━━━━━ Task input

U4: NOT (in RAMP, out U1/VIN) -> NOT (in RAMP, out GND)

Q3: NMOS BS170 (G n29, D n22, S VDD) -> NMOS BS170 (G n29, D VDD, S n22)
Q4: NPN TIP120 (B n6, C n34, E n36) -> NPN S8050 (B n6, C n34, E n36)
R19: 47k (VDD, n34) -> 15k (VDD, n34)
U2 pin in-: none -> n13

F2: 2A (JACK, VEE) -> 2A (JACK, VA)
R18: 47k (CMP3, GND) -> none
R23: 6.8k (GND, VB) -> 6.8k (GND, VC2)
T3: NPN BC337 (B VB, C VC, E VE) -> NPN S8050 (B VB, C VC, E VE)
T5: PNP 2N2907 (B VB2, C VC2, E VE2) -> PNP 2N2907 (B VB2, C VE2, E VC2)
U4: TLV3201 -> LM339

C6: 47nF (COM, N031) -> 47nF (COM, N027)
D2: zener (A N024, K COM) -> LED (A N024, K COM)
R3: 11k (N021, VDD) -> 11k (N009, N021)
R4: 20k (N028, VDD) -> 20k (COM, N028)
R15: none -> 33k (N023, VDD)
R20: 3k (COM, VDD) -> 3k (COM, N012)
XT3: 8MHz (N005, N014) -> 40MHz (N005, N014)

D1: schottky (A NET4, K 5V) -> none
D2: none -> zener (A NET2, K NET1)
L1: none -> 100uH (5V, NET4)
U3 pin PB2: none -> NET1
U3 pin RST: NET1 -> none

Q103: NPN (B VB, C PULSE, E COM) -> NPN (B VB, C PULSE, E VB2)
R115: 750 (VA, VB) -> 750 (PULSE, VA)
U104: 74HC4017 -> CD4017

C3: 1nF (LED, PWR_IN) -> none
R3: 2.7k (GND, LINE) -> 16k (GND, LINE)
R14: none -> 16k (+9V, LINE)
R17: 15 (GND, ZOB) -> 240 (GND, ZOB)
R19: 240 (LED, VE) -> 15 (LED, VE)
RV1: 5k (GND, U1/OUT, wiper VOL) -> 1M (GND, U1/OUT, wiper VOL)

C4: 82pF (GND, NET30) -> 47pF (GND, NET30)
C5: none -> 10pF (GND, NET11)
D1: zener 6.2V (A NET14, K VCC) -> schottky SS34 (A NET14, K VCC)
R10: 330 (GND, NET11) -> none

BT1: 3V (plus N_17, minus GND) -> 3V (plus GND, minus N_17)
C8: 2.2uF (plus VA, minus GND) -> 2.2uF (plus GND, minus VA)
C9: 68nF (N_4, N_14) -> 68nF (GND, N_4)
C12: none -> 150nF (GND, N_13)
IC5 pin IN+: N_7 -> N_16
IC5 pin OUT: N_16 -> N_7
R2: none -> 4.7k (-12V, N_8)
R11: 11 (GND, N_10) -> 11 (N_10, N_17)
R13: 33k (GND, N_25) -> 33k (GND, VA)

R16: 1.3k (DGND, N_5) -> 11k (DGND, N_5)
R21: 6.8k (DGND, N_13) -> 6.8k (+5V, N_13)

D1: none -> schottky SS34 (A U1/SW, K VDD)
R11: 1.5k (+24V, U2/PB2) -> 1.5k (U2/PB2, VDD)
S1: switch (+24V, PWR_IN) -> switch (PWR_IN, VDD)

━━━━━━━━━━

Determine how many lines of the material above contain "DGND", and give that number with no other words.

- **Expected answer**:
2